◆ **TASK TO COMPLETE**
Select every line in the entries below that contains the string "appoggiatura", and copy each of those lines.
───── DATASET RECORDS ─────
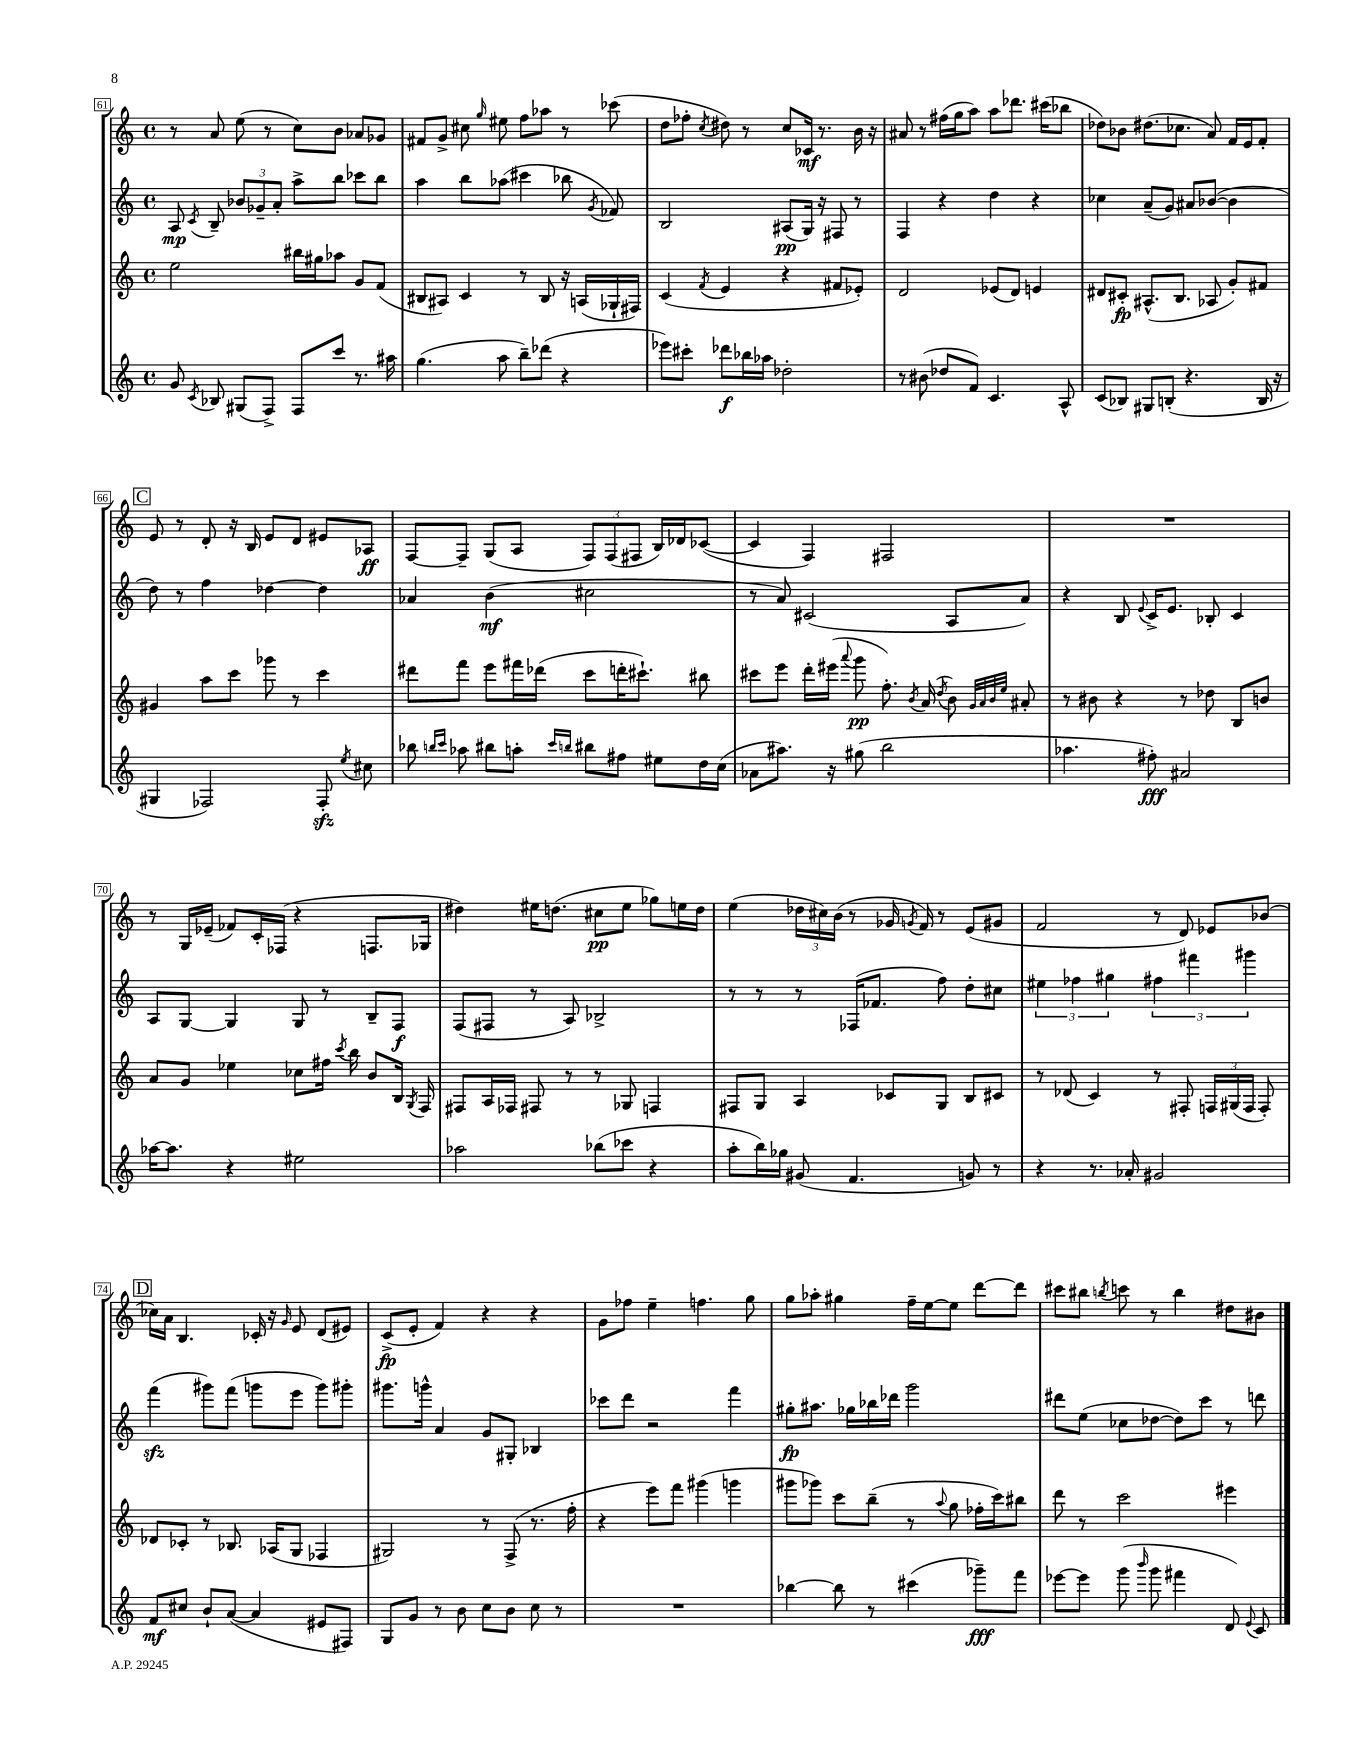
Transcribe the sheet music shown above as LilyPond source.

<<
\new StaffGroup <<
\new Staff = "s0" {
    \clef treble \key c \major \defaultTimeSignature \time 4/4
    \autoBeamOff r8 a'8 e''8( r8 c''8[) b'8] aes'8[ ges'8] |
    fis'8[ g'8]-> cis''8 \grace { g''16 } eis''8 f''8[ aes''8] r8 ces'''8( |
    d''8[ fes''8]-. \acciaccatura { c''8 } dis''8) r8 c''8[ ces'16]\mf r8. b'16 r16 |
    ais'8 r8 fis''16[( g''16 a''8]) a''8[ des'''8.] cis'''16[( bes''8] |
    des''8[) bes'8] dis''8.[( ces''8.] a'8) f'16[ e'16 f'8]-. |
    \mark \markup { \box "C" } e'8 r8 d'8-. r16 b16 e'8[ d'8] eis'8[ aes8]\ff |
    f8[~ f8]-- g8[( a8] \tuplet 3/2 { f8[) f8( fis8] } b16[) des'16 ces'8]~( |
    ces'4 f4) fis2 |
    R1 |
    r8 g16[ ees'16]--( fes'8[) c'16-. fes16]( r4 f8.[ ges16] |
    dis''4) eis''16[ d''8.]( cis''8[\pp eis''8] ges''8[) e''16 d''16] |
    e''4( \tuplet 3/2 { des''16[ cis''16) b'16]( } r8 ges'16 \acciaccatura { g'8 } f'16) r8 e'8[( gis'8] |
    f'2 r8 d'8) ees'8[ bes'8]( |
    \mark \markup { \box "D" } ces''16[) a'16] b4. ces'16-. r16 \grace { g'16 } e'8 d'8[( eis'8]) |
    c'8[->\fp( e'8]-. f'4) r4 r4 |
    g'8[ fes''8] e''4-- f''4. g''8 |
    g''8[ aes''8]-. gis''4 f''16[-- e''16~ e''8] d'''8[~ d'''8] |
    cis'''8[ bis''8] \acciaccatura { b''8 } c'''8 r8 b''4 dis''8[ bis'8] \bar "|." |
}
\new Staff = "s1" {
    \clef treble \key c \major \defaultTimeSignature \time 4/4
    \autoBeamOff a8\mp \acciaccatura { c'8 } b8-- \tuplet 3/2 { bes'8[ ges'8-- a'8]-. } a''8[-> b''8] ces'''8[ b''8] |
    a''4 b''8[ aes''8]( cis'''4 bes''8 \acciaccatura { g'8 } fes'8) |
    b2 ais8[\pp( g16]) r16 fis8 r8 |
    f4 r4 d''4 r4 |
    ces''4 a'8[--( g'8]) ais'8[ bes'8]~( bes'4 |
    \mark \markup { \box "C" } d''8) r8 f''4 des''4~ des''4 |
    aes'4 b'4\mf( cis''2 |
    r8 a'8) cis'2( a8[ a'8]) |
    r4 b8 \appoggiatura { e'8 } c'16[-> e'8.] bes8-. c'4 |
    a8[ g8]~ g4 g8 r8 b8[-- f8]\f |
    f8[( fis8] r8 a8) bes2-> |
    r8 r8 r8 fes16[( fes'8.] f''8) d''8[-. cis''8] |
    \tuplet 3/2 { eis''4 fes''4 gis''4 } \tuplet 3/2 { fis''4 fis'''4 gis'''4 } |
    \mark \markup { \box "D" } f'''4\sfz( gis'''8[) f'''8]( g'''8[ e'''8] g'''8[) gis'''8]-. |
    gis'''8.[ g'''16]-^ a'4 g'8[ gis8]-. bes4 |
    ces'''8[ d'''8] r2 f'''4 |
    gis''8[-.\fp ais''8.] ges''16[ bes''16 des'''16] g'''2 |
    dis'''8[ e''8]( ces''8[ des''8]~ des''8[) c'''8] r8 d'''8 \bar "|." |
}
\new Staff = "s2" {
    \clef treble \key c \major \defaultTimeSignature \time 4/4
    \autoBeamOff e''2 bis''16[ gis''16 aes''8] g'8[ f'8]( |
    bis8[ ais8]) c'4 r8 bis8 r16 a16[( ges16-! fis16]) |
    c'4( \acciaccatura { f'8 } e'4 r4 fis'8[ ees'8]-.) |
    d'2 ees'8[( d'8]) e'4 |
    dis'8[ cis'8]-.\fp ais8.[-^( b8.] aes8 g'8[-.) fis'8] |
    \mark \markup { \box "C" } gis'4 a''8[ c'''8] ges'''8 r8 c'''4 |
    dis'''8[ f'''8] e'''8[ fis'''16 des'''16]( c'''8[ d'''16-. cis'''8.]-!) bis''8 |
    cis'''8[ e'''8] d'''16[-. eis'''16]( \appoggiatura { a'''8 } g'''8\pp f''8.-.) \acciaccatura { b'8 } a'16( \acciaccatura { d''8 } b'8) \grace { g'32[ a'32 b'32 e''32] } ais'8-. |
    r8 bis'8 r4 r8 des''8 b8[ b'8] |
    a'8[ g'8] ees''4 ces''8[ fis''16] \acciaccatura { c'''8 } b''16 b'8[ b16] \acciaccatura { g8 } f16 |
    fis8[ a16 fes16] fis8 r8 r8 ges8 f4 |
    fis8[ g8] a4 ces'8[ g8] b8[ cis'8] |
    r8 des'8( c'4) r8 fis8-. \tuplet 3/2 { f16[ gis16( f16] } f8-.) |
    \mark \markup { \box "D" } des'8[ ces'8]-. r8 bes8. aes16[( g8] fes4 |
    gis2) r8 f8->( r8. f''16-. |
    r4 e'''8[) f'''8] gis'''4( g'''4 |
    gis'''8[ ges'''8]) c'''8[ b''8]--( r8 \appoggiatura { a''8 } g''8 fes''16[-. c'''16) bis''8] |
    d'''8 r8 c'''2 eis'''4 \bar "|." |
}
\new Staff = "s3" {
    \clef treble \key c \major \defaultTimeSignature \time 4/4
    \autoBeamOff g'8 \acciaccatura { c'8 } bes8 gis8[( f8]->) f8[ c'''8] r8. ais''16 |
    g''4.( a''8 b''8[--) des'''8]( r4 |
    ees'''8[) cis'''8]-. des'''8[\f bes''16 aes''16] des''2-. |
    r8 bis'8( des''8[ f'8]) c'4. a8-^ |
    c'8[( bes8]) gis8[ b8]-.( r4. b16 r16 |
    \mark \markup { \box "C" } gis4 fes2) fes8-.\sfz \acciaccatura { e''8 } cis''8 |
    bes''8 \grace { b''16[ c'''16] } aes''8 bis''8[ a''8]-. \grace { c'''16[ b''16] } bis''8[ fis''8] eis''8[ d''16 c''16]( |
    aes'8[ ais''8.]) r16 gis''8( b''2 |
    aes''4. fis''8-.\fff) ais'2 |
    aes''16[~ aes''8.] r4 eis''2 |
    aes''2 bes''8[( ces'''8] r4 |
    a''8[-. b''16) ges''16] gis'8( f'4. g'8) r8 |
    r4 r8. aes'16-. gis'2 |
    \mark \markup { \box "D" } f'8[\mf cis''8] b'8[-! a'8]~( a'4 eis'8[ fis8]) |
    g8[ g'8] r8 b'8 c''8[ b'8] c''8 r8 |
    R1 |
    bes''4~ bes''8 r8 cis'''4( ges'''8[--\fff) f'''8] |
    ees'''8[~ ees'''8] g'''8( \grace { b'''16 } g'''8 fis'''4 d'8) \appoggiatura { e'8 } c'8 \bar "|." |
}
>>
>>
\layout { \context { \Score currentBarNumber = #61 \override BarNumber.stencil = #(make-stencil-boxer 0.1 0.3 ly:text-interface::print) } }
─────
◆ **RESULT**
    r4 b8 \appoggiatura { e'8 } c'16[-> e'8.] bes8-. c'4 |
    cis'''8[ e'''8] d'''16[-. eis'''16]( \appoggiatura { a'''8 } g'''8\pp f''8.-.) \acciaccatura { b'8 } a'16( \acciaccatura { d''8 } b'8) \grace { g'32[ a'32 b'32 e''32] } ais'8-. |
    gis'''8[ ges'''8]) c'''8[ b''8]--( r8 \appoggiatura { a''8 } g''8 fes''16[-. c'''16) bis''8] |
    ees'''8[~ ees'''8] g'''8( \grace { b'''16 } g'''8 fis'''4 d'8) \appoggiatura { e'8 } c'8 \bar "|." |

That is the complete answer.